Before and after coordinates:
- Opening Delimiter -

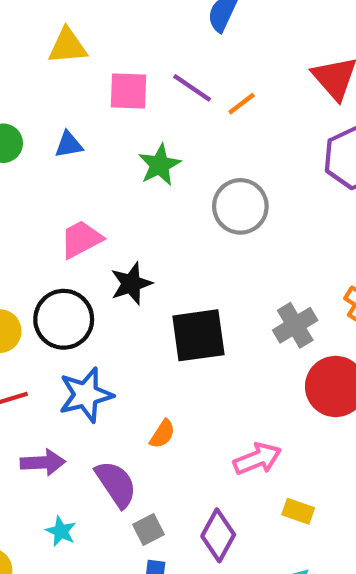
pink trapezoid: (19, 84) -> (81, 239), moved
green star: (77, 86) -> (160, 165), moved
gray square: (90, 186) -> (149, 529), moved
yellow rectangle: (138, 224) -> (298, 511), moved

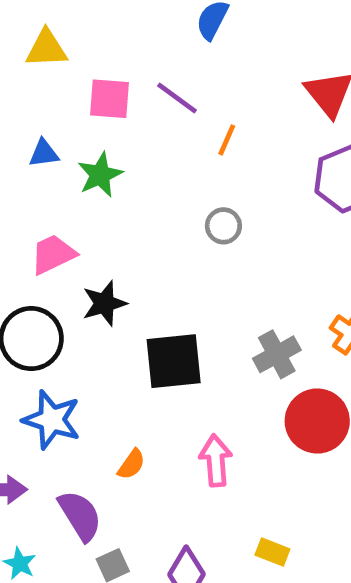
orange line: (242, 104) -> (227, 140), moved, turned -32
green star: (160, 165) -> (100, 175), moved
gray circle: (240, 206) -> (223, 226), size x0.6
blue star: (86, 395) -> (52, 420), turned 30
pink arrow: (257, 459) -> (216, 461), moved, turned -75

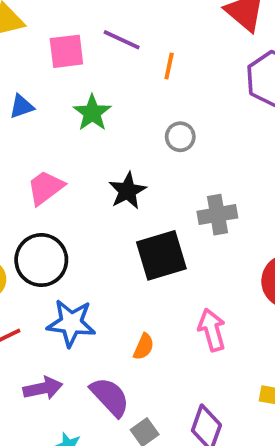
green star: (100, 175) -> (92, 113), moved
black star: (104, 303) -> (127, 191), moved
gray cross: (277, 354) -> (217, 215), moved, turned 30

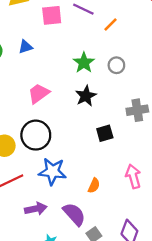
orange line: (169, 66) -> (111, 24), turned 32
green star: (92, 113) -> (84, 63), moved
black square: (161, 255) -> (105, 133), size x0.6

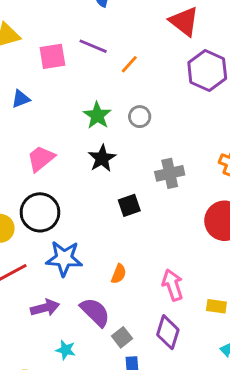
pink arrow: (133, 176) -> (173, 285), moved

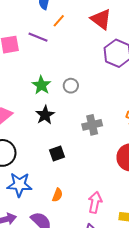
orange line: (129, 64) -> (59, 21), moved
black square: (129, 205) -> (57, 154), moved
pink arrow: (173, 285) -> (95, 202), turned 30

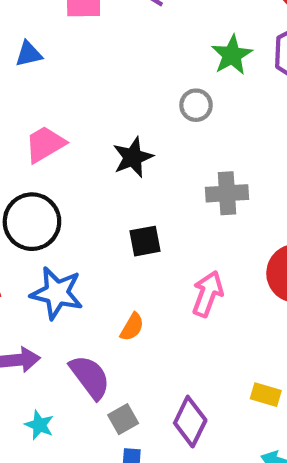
green star: (41, 85) -> (232, 55), moved
pink arrow: (95, 202) -> (208, 294), moved

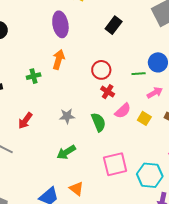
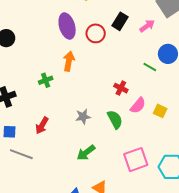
red circle: (101, 70) -> (96, 33), moved
green line: (139, 74) -> (150, 67), turned 40
pink arrow: (155, 93) -> (147, 26), moved

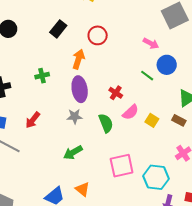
black rectangle: (120, 21) -> (58, 29), moved
purple ellipse: (67, 26) -> (80, 89), moved
pink arrow: (147, 26) -> (151, 43), moved, turned 56
orange arrow: (69, 61) -> (78, 59), moved

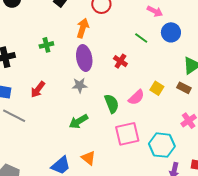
green line: (147, 76) -> (141, 38), moved
pink semicircle: (130, 112) -> (136, 97), moved
green semicircle: (106, 123) -> (112, 104), moved

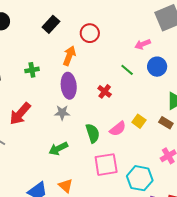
pink arrow: (155, 11) -> (143, 44), turned 126
red arrow: (38, 89) -> (20, 114), size x1.4

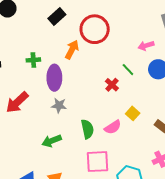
red circle: (90, 33) -> (95, 29), size x1.5
purple ellipse: (69, 86) -> (54, 78), moved
red cross: (105, 91) -> (112, 85), moved
yellow square: (139, 121) -> (133, 113), moved

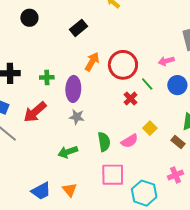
red circle: (95, 29) -> (123, 65), moved
green cross: (33, 60) -> (47, 77), moved

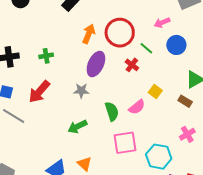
purple ellipse: (73, 89) -> (96, 64), moved, turned 30

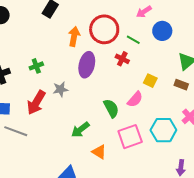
gray star: (81, 91) -> (60, 89), moved
cyan hexagon: (159, 157) -> (163, 130), moved
orange triangle: (85, 164) -> (99, 152), moved

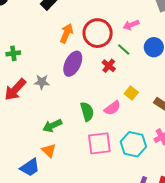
pink arrow: (144, 12) -> (131, 25), moved
green cross: (36, 66) -> (13, 53), moved
orange triangle: (99, 152) -> (49, 151), moved

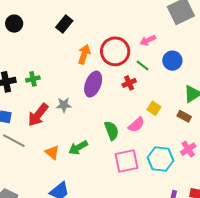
red cross: (109, 66) -> (129, 83), turned 32
orange triangle: (49, 151) -> (52, 152), moved

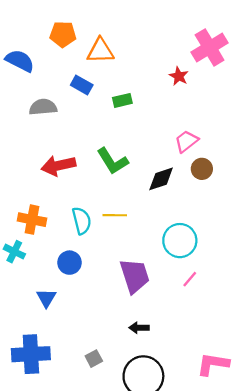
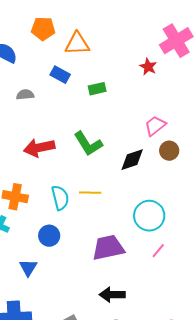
gray semicircle: (43, 107) -> (25, 95), size x0.7
purple trapezoid: (135, 276) -> (108, 248), turned -84
black arrow: (139, 328) -> (112, 295), size x1.4

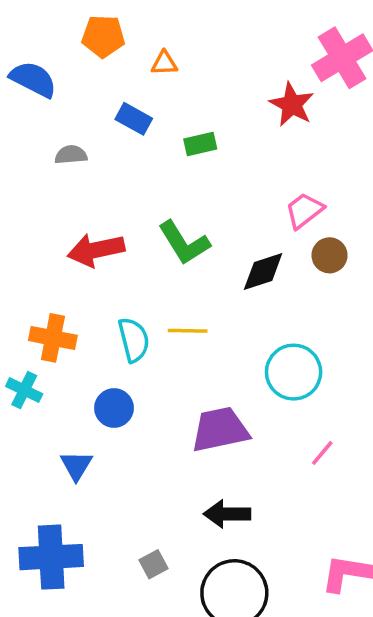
orange triangle: (77, 44) -> (164, 63), size x0.6
red star: (148, 67) -> (292, 104), size x1.4
pink line: (158, 251) -> (322, 453), moved

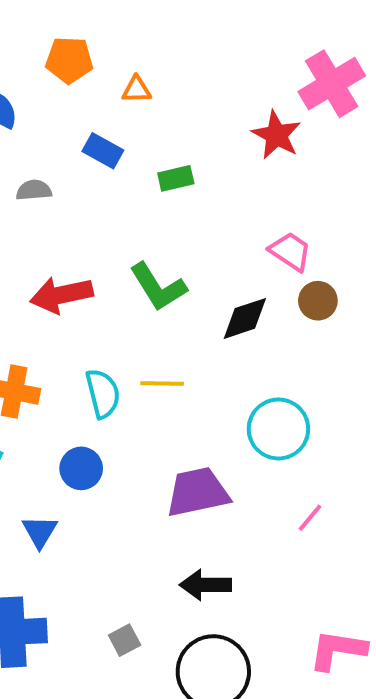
pink trapezoid: (304, 210) -> (290, 251), turned 72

- Closing Delimiter -

## [WORK TO COMPLETE]
Pictures stay out. Print the lines of the records above exactly, from the first through the one with "green cross: (36, 66) -> (13, 53), moved".

## [SOLUTION TO THE EXERCISE]
pink trapezoid: (19, 84) -> (81, 239), moved
green star: (77, 86) -> (160, 165), moved
gray square: (90, 186) -> (149, 529), moved
yellow rectangle: (138, 224) -> (298, 511), moved

orange line: (242, 104) -> (227, 140), moved, turned -32
green star: (160, 165) -> (100, 175), moved
gray circle: (240, 206) -> (223, 226), size x0.6
blue star: (86, 395) -> (52, 420), turned 30
pink arrow: (257, 459) -> (216, 461), moved, turned -75

green star: (100, 175) -> (92, 113), moved
black star: (104, 303) -> (127, 191), moved
gray cross: (277, 354) -> (217, 215), moved, turned 30

orange line: (169, 66) -> (111, 24), turned 32
green star: (92, 113) -> (84, 63), moved
black square: (161, 255) -> (105, 133), size x0.6

pink arrow: (133, 176) -> (173, 285), moved

orange line: (129, 64) -> (59, 21), moved
black square: (129, 205) -> (57, 154), moved
pink arrow: (173, 285) -> (95, 202), turned 30

green star: (41, 85) -> (232, 55), moved
pink arrow: (95, 202) -> (208, 294), moved

red circle: (101, 70) -> (96, 33), moved
green line: (139, 74) -> (150, 67), turned 40
pink arrow: (155, 93) -> (147, 26), moved

black rectangle: (120, 21) -> (58, 29), moved
purple ellipse: (67, 26) -> (80, 89), moved
pink arrow: (147, 26) -> (151, 43), moved, turned 56
orange arrow: (69, 61) -> (78, 59), moved

green line: (147, 76) -> (141, 38), moved
pink semicircle: (130, 112) -> (136, 97), moved
green semicircle: (106, 123) -> (112, 104), moved

pink arrow: (155, 11) -> (143, 44), turned 126
red arrow: (38, 89) -> (20, 114), size x1.4

red circle: (90, 33) -> (95, 29), size x1.5
purple ellipse: (69, 86) -> (54, 78), moved
red cross: (105, 91) -> (112, 85), moved
yellow square: (139, 121) -> (133, 113), moved

red circle: (95, 29) -> (123, 65), moved
green cross: (33, 60) -> (47, 77), moved

purple ellipse: (73, 89) -> (96, 64), moved, turned 30

gray star: (81, 91) -> (60, 89), moved
cyan hexagon: (159, 157) -> (163, 130), moved
orange triangle: (85, 164) -> (99, 152), moved

pink arrow: (144, 12) -> (131, 25), moved
green cross: (36, 66) -> (13, 53), moved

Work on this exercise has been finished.